> Exercise description: Everything in the listing below must be set down again exactly, apart from the pictures.

> Entries provided:
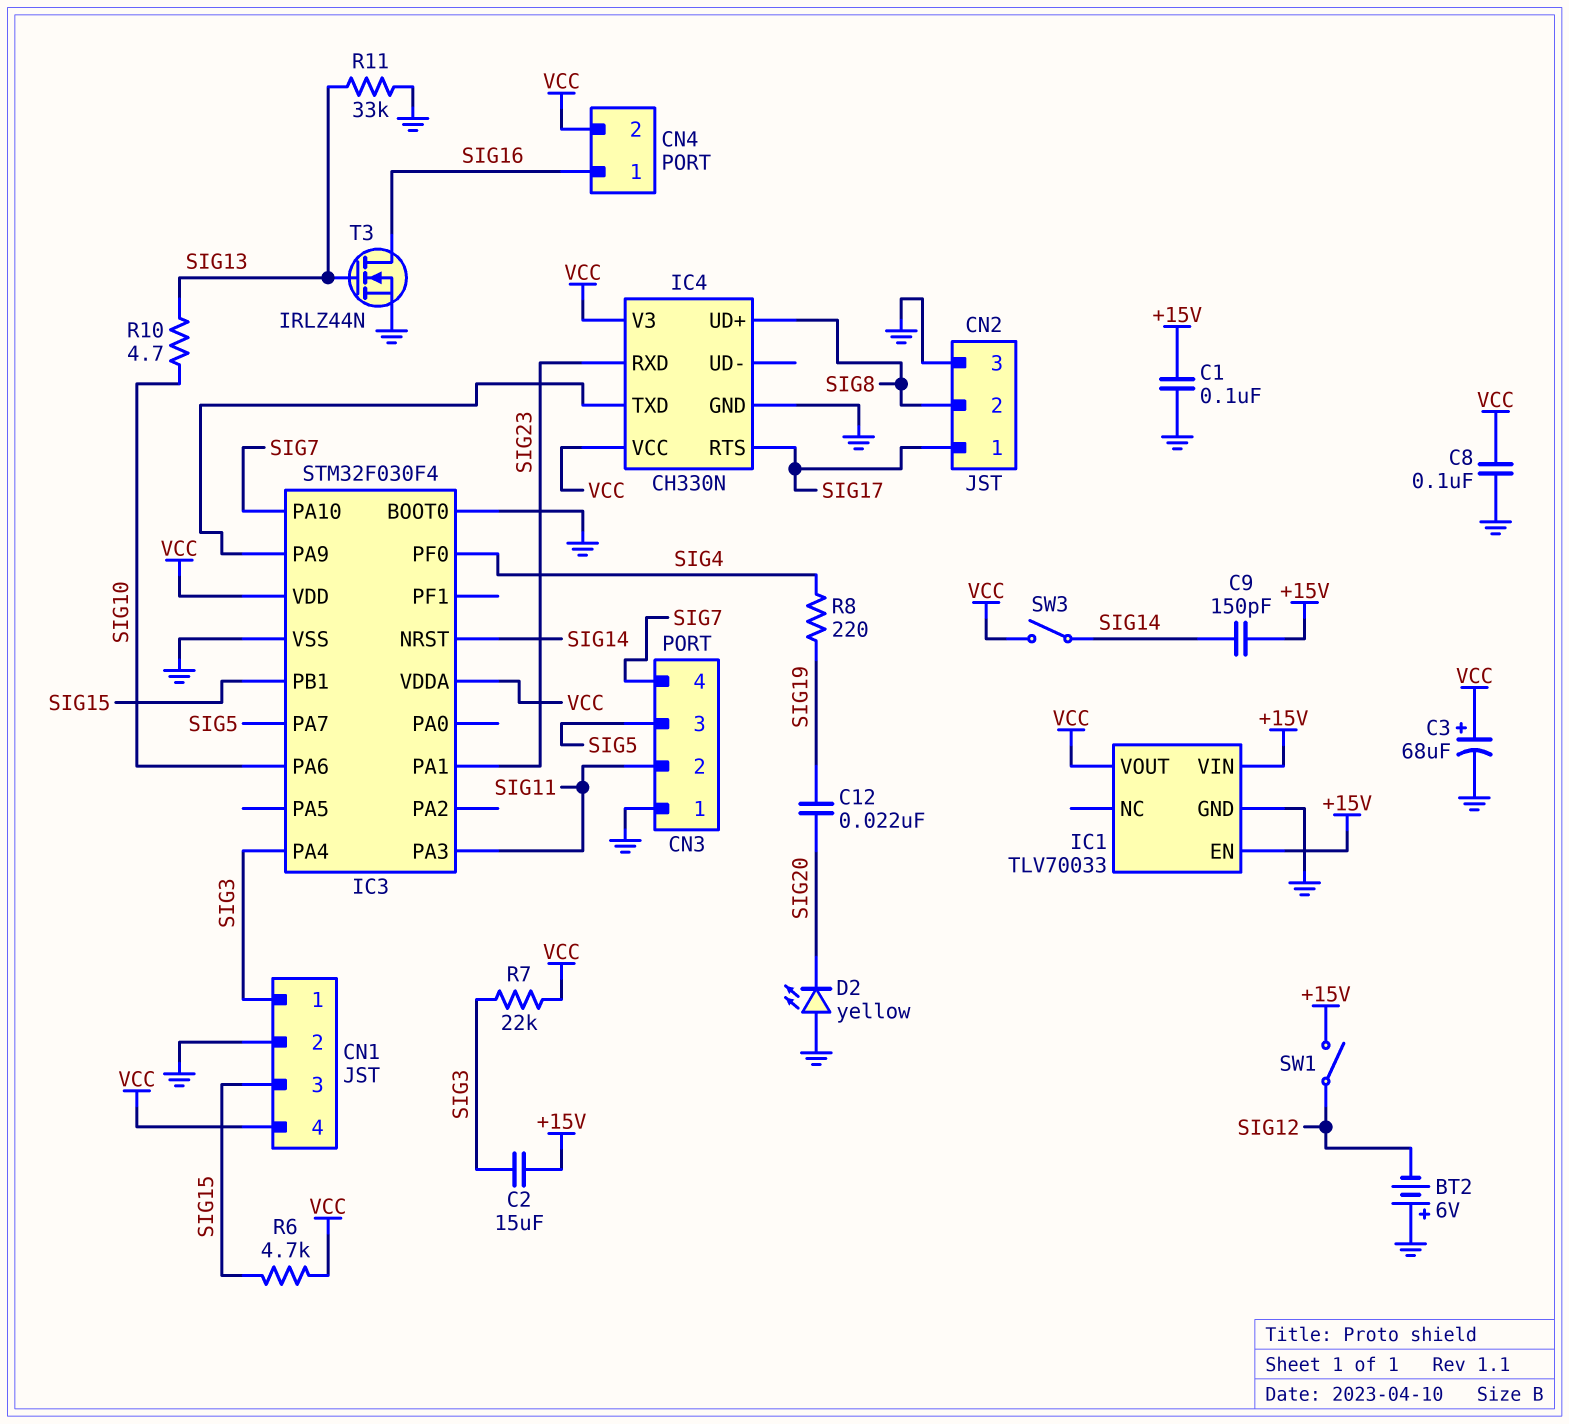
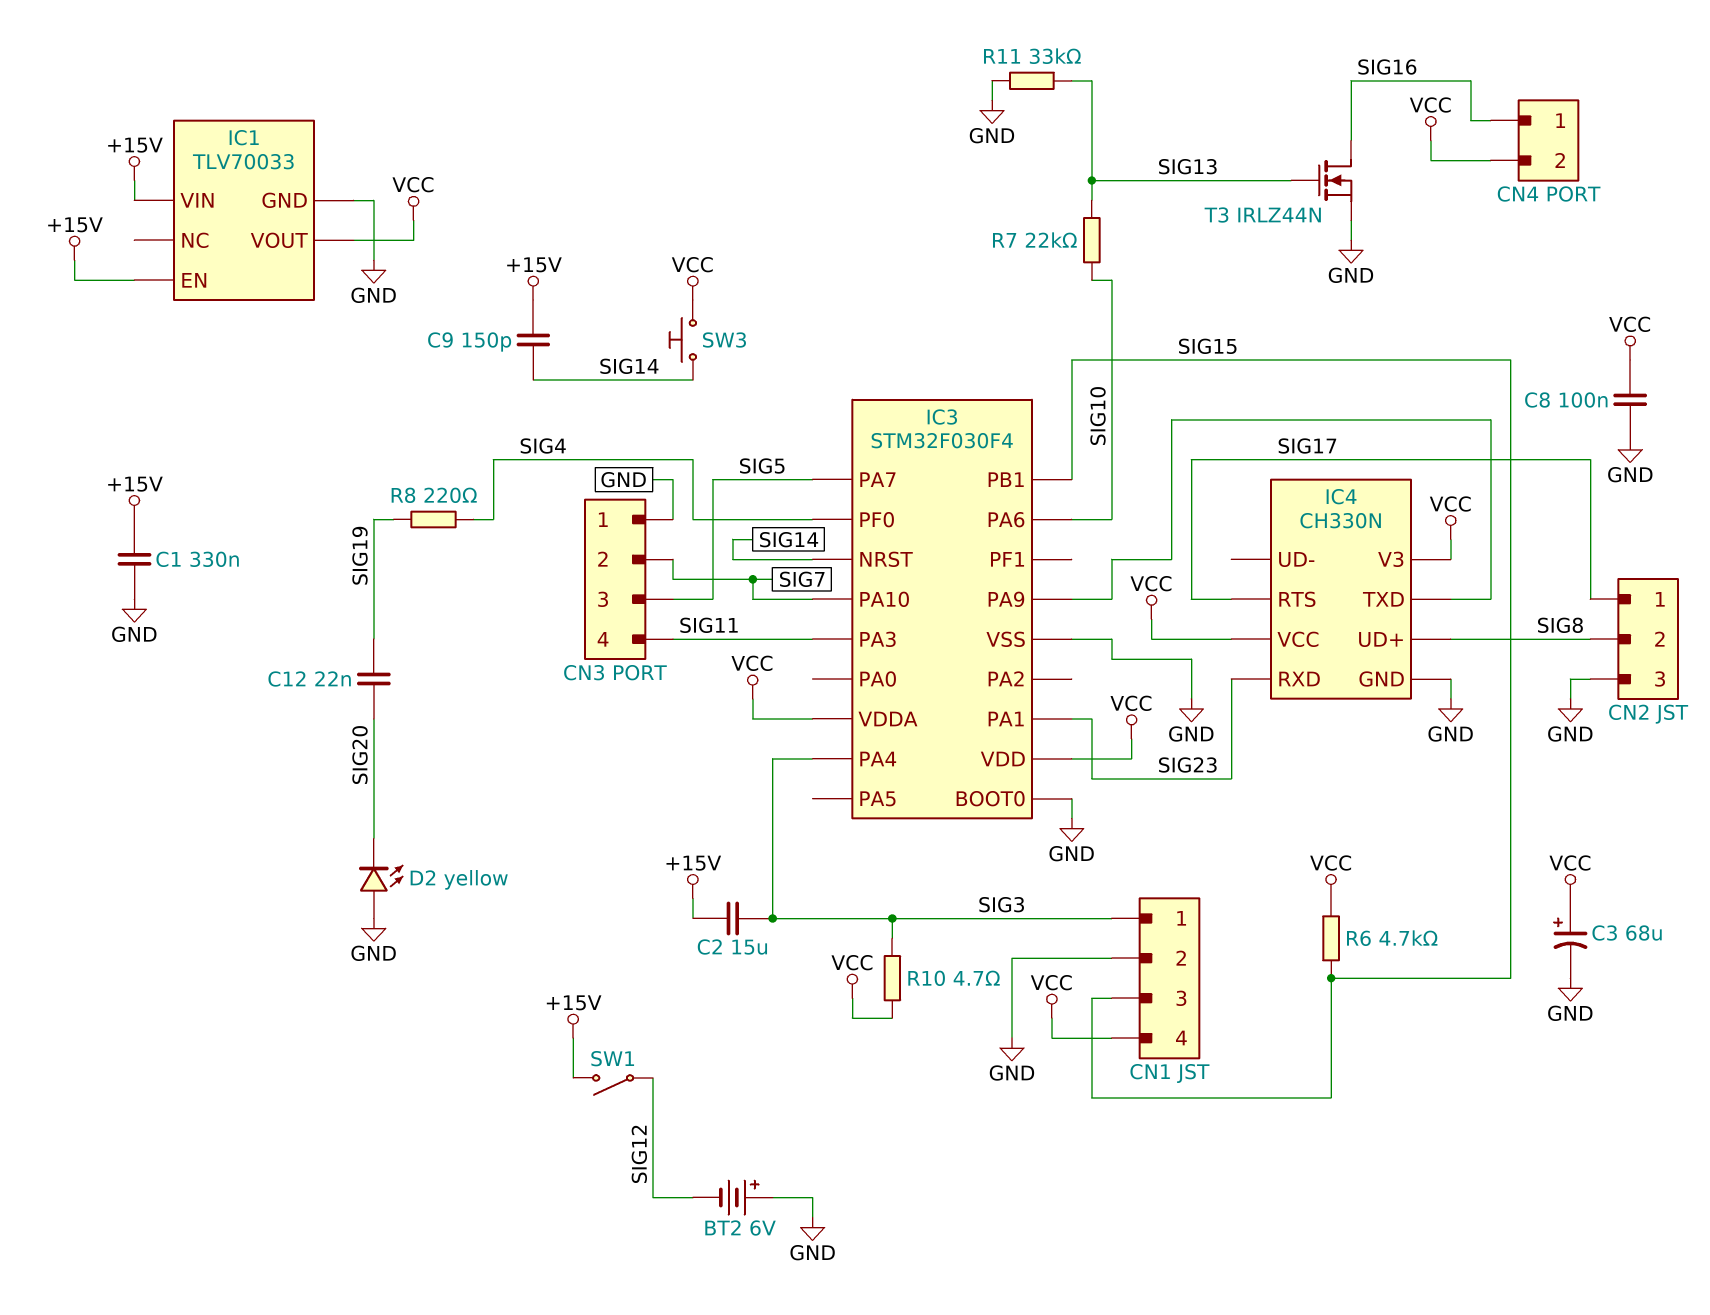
C1: 100nF (+15V, GND) -> 330nF (+15V, GND)
CN3 pin 2: SIG11 -> SIG7
CN3 pin 4: SIG7 -> SIG11
R7: 22k (SIG3, VCC) -> 22k (SIG10, SIG13)
R10: 4.7 (SIG10, SIG13) -> 4.7 (SIG3, VCC)
SW3: switch (SIG14, VCC) -> button (SIG14, VCC)

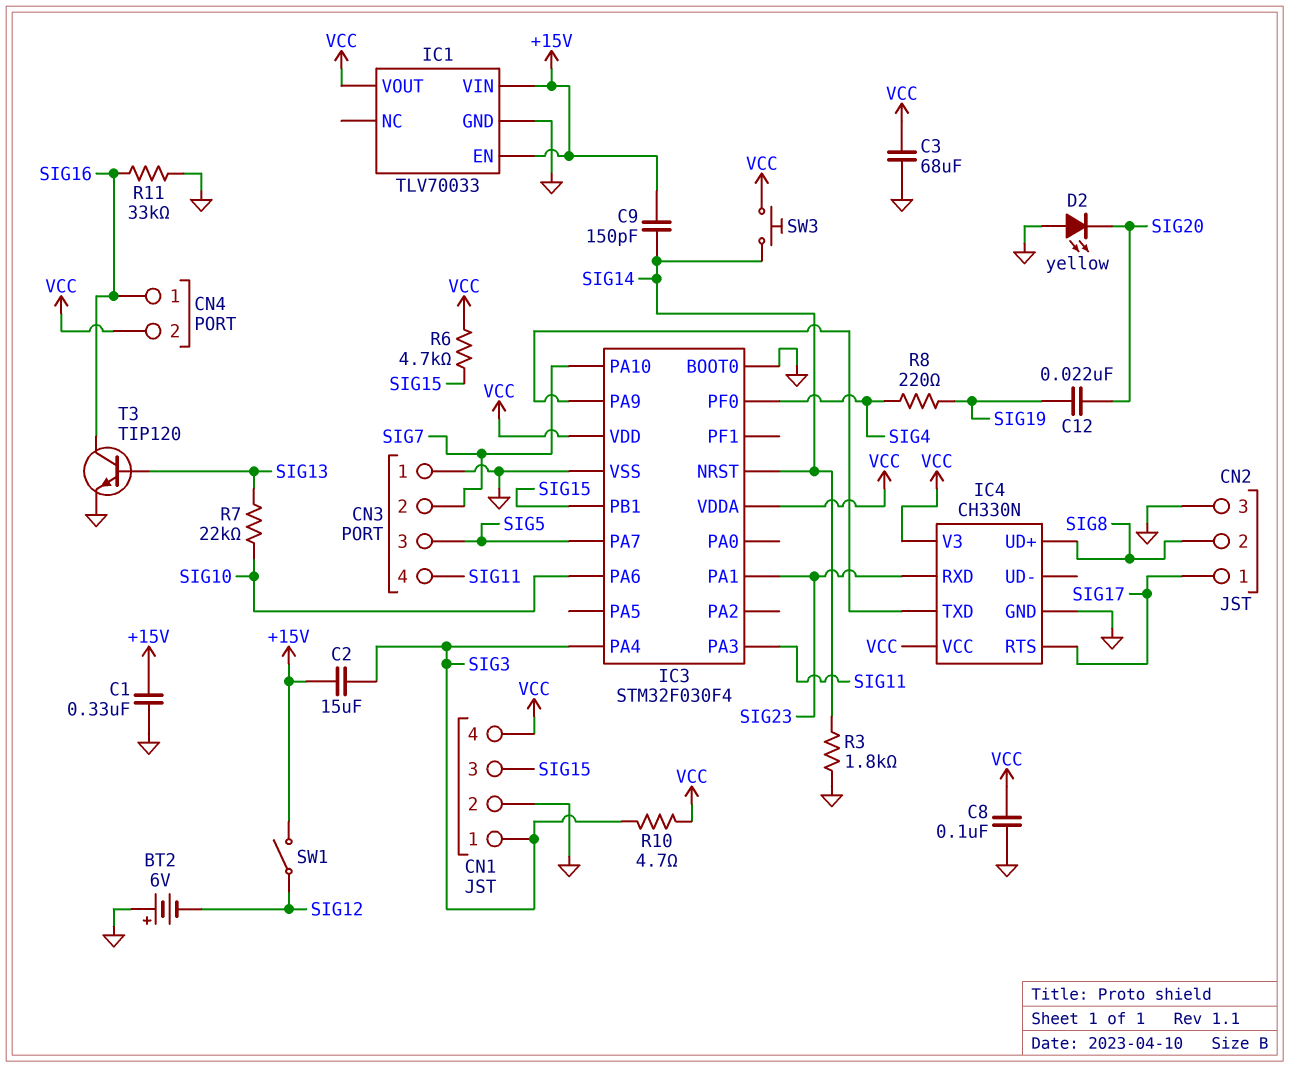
C3: 68uF (plus VCC, minus GND) -> 68uF (GND, VCC)
R3: none -> 1.8k (GND, SIG14)
R11: 33k (GND, SIG13) -> 33k (GND, SIG16)
T3: NMOS IRLZ44N (G SIG13, D SIG16, S GND) -> NPN TIP120 (B SIG13, C SIG16, E GND)

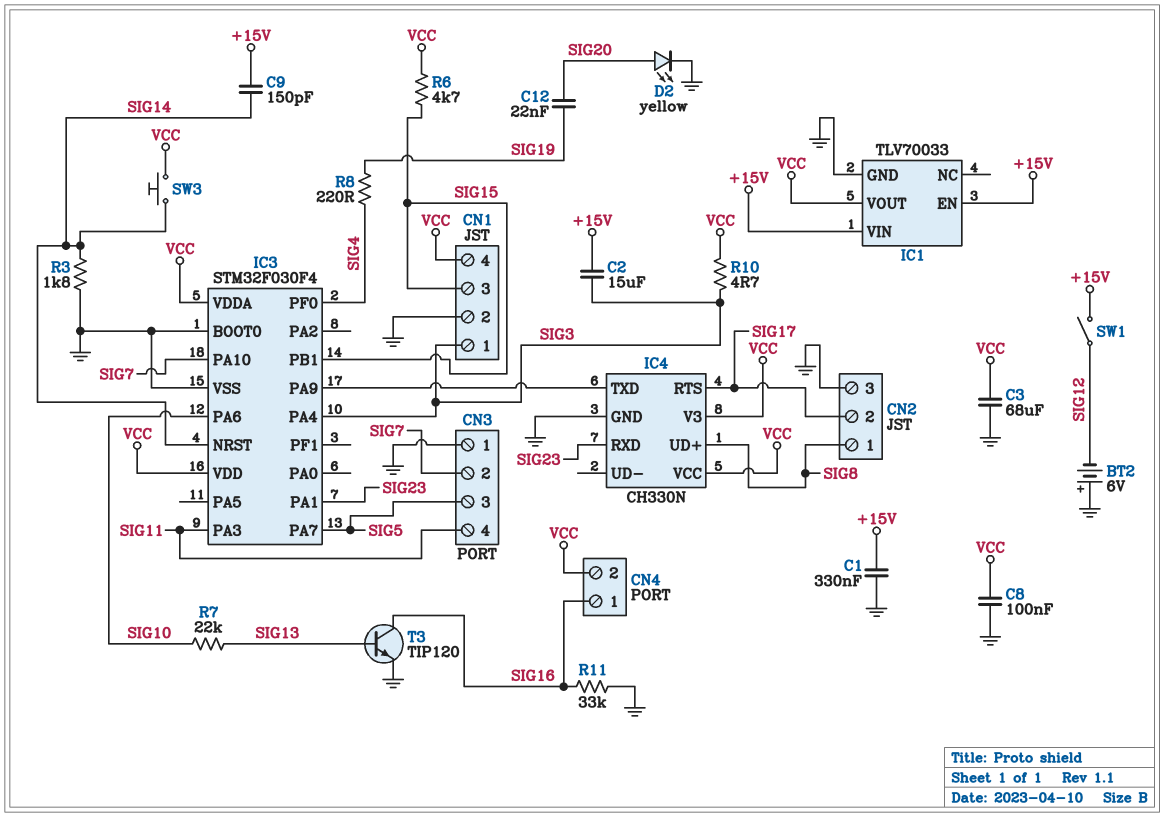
CN2 pin 1: SIG17 -> SIG8
CN2 pin 2: SIG8 -> SIG17
D2: LED yellow (A GND, K SIG20) -> LED yellow (A SIG20, K GND)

> Your solution:
C1: 100nF (+15V, GND) -> 330nF (+15V, GND)
CN3 pin 2: SIG11 -> SIG7
CN3 pin 4: SIG7 -> SIG11
R7: 22k (SIG3, VCC) -> 22k (SIG10, SIG13)
R10: 4.7 (SIG10, SIG13) -> 4.7 (SIG3, VCC)
SW3: switch (SIG14, VCC) -> button (SIG14, VCC)

C3: 68uF (plus VCC, minus GND) -> 68uF (GND, VCC)
R3: none -> 1.8k (GND, SIG14)
R11: 33k (GND, SIG13) -> 33k (GND, SIG16)
T3: NMOS IRLZ44N (G SIG13, D SIG16, S GND) -> NPN TIP120 (B SIG13, C SIG16, E GND)

CN2 pin 1: SIG17 -> SIG8
CN2 pin 2: SIG8 -> SIG17
D2: LED yellow (A GND, K SIG20) -> LED yellow (A SIG20, K GND)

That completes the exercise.